### Exercise inputs
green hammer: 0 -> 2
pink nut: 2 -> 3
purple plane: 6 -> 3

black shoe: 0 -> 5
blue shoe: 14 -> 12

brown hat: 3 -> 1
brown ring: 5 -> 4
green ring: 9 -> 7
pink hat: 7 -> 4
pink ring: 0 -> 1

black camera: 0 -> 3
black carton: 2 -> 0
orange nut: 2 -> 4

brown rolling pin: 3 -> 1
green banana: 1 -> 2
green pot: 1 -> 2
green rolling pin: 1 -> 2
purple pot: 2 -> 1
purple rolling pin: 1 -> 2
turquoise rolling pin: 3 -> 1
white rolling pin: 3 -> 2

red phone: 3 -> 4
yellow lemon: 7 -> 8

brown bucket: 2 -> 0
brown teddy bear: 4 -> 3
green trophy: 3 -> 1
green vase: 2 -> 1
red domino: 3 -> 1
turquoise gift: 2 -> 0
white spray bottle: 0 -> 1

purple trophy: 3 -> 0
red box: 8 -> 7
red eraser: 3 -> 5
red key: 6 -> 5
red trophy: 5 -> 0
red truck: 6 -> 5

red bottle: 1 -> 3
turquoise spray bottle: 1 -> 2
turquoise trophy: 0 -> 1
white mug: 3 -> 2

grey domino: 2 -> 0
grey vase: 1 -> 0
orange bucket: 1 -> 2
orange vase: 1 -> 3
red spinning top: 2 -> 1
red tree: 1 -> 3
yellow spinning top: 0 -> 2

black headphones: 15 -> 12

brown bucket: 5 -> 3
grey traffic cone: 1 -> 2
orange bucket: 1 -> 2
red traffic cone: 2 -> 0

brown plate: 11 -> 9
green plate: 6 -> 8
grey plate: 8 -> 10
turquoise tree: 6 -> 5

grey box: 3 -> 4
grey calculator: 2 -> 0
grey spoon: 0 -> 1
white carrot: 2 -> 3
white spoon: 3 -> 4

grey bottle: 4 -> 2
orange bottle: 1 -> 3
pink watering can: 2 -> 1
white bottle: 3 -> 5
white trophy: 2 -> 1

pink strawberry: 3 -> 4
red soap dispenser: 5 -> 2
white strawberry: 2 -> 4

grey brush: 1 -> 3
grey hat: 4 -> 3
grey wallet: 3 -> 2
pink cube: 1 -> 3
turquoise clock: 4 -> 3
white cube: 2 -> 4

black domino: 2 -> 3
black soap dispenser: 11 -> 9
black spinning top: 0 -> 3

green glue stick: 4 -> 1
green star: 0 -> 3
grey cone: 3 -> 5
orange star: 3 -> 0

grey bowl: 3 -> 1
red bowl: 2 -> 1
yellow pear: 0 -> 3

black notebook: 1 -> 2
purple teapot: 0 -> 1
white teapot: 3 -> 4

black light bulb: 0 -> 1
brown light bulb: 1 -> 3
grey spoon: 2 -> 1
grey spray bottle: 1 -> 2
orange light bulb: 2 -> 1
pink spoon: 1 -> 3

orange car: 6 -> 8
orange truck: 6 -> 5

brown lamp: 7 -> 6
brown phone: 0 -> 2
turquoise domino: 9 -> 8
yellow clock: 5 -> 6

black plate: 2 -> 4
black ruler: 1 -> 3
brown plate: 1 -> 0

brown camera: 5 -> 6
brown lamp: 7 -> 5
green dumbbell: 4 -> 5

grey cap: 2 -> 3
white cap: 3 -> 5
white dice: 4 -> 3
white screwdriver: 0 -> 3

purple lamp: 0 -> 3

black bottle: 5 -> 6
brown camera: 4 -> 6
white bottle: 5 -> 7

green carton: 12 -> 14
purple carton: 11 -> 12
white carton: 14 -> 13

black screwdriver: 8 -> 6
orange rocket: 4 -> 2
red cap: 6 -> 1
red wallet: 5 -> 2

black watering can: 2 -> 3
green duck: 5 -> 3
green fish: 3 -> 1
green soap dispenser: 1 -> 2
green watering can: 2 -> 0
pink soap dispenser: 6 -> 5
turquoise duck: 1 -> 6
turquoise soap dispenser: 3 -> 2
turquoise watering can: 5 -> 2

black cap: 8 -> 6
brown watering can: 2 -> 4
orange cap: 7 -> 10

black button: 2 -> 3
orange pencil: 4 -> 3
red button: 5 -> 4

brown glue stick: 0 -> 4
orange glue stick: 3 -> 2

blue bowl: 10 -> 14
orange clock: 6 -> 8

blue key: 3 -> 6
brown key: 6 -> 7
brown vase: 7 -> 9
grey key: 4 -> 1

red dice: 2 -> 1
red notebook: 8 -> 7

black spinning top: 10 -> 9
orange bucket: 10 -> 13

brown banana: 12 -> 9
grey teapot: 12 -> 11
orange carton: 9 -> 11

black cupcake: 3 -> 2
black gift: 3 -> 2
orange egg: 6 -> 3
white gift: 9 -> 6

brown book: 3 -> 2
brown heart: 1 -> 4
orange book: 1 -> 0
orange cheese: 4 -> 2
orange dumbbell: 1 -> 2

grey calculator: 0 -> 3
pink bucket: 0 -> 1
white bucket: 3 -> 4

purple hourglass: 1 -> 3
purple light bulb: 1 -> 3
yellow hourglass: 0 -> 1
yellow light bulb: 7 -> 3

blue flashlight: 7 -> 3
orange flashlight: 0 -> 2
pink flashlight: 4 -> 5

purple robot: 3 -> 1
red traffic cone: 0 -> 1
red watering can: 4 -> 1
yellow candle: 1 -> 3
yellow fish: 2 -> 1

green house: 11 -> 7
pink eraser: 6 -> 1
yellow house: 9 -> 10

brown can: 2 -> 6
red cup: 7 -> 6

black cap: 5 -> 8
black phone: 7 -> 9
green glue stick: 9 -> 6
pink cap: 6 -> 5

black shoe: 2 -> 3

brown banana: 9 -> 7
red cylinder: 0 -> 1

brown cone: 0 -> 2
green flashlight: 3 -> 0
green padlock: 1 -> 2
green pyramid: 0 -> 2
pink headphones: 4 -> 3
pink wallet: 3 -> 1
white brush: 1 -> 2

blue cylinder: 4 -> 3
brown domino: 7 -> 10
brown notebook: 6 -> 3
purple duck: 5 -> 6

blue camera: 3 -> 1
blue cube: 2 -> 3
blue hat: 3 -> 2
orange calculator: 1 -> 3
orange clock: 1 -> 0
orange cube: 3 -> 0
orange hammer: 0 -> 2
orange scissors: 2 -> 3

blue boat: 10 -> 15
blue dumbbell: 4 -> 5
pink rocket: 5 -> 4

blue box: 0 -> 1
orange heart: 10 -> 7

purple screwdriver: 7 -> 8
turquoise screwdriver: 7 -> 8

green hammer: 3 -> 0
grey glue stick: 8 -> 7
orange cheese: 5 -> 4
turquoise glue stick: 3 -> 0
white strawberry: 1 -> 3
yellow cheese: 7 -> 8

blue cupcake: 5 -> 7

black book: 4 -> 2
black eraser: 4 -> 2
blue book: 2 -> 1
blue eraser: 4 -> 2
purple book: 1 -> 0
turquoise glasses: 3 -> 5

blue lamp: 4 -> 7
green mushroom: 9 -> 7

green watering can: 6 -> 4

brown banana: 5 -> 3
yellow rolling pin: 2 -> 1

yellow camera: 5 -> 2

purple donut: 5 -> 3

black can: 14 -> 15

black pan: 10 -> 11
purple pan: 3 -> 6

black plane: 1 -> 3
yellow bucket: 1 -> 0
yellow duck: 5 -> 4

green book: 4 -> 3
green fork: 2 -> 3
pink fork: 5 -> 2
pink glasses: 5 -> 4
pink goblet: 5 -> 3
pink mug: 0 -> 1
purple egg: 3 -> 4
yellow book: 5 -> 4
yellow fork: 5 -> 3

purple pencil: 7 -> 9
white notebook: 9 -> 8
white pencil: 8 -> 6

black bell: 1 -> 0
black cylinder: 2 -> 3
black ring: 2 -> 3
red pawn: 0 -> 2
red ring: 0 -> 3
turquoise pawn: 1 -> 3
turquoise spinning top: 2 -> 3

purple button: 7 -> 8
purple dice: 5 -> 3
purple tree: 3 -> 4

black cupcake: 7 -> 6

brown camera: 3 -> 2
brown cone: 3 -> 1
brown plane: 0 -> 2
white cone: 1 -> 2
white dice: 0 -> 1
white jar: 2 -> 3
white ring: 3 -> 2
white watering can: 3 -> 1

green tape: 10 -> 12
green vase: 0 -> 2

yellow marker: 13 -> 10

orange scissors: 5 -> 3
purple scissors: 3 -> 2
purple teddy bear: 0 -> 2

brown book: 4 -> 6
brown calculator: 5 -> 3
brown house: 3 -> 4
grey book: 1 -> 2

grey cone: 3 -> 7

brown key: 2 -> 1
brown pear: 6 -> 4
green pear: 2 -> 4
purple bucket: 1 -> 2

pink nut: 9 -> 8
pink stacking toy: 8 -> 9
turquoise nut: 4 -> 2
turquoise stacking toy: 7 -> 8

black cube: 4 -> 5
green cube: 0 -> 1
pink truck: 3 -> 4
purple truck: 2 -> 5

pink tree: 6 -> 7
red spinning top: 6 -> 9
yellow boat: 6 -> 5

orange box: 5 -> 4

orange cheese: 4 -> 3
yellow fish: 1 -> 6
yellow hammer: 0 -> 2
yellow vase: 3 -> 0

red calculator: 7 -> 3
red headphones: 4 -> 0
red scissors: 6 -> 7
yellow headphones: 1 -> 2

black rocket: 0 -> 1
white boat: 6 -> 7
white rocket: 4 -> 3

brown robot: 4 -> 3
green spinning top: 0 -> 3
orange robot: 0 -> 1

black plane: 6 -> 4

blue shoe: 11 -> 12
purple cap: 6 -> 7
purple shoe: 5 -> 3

### What the task requires
When you reach the line that contains "purple truck: 2 -> 5" in the material above, please copy it and every line after it exactly, stopping only at the last line.

### Finished task
purple truck: 2 -> 5

pink tree: 6 -> 7
red spinning top: 6 -> 9
yellow boat: 6 -> 5

orange box: 5 -> 4

orange cheese: 4 -> 3
yellow fish: 1 -> 6
yellow hammer: 0 -> 2
yellow vase: 3 -> 0

red calculator: 7 -> 3
red headphones: 4 -> 0
red scissors: 6 -> 7
yellow headphones: 1 -> 2

black rocket: 0 -> 1
white boat: 6 -> 7
white rocket: 4 -> 3

brown robot: 4 -> 3
green spinning top: 0 -> 3
orange robot: 0 -> 1

black plane: 6 -> 4

blue shoe: 11 -> 12
purple cap: 6 -> 7
purple shoe: 5 -> 3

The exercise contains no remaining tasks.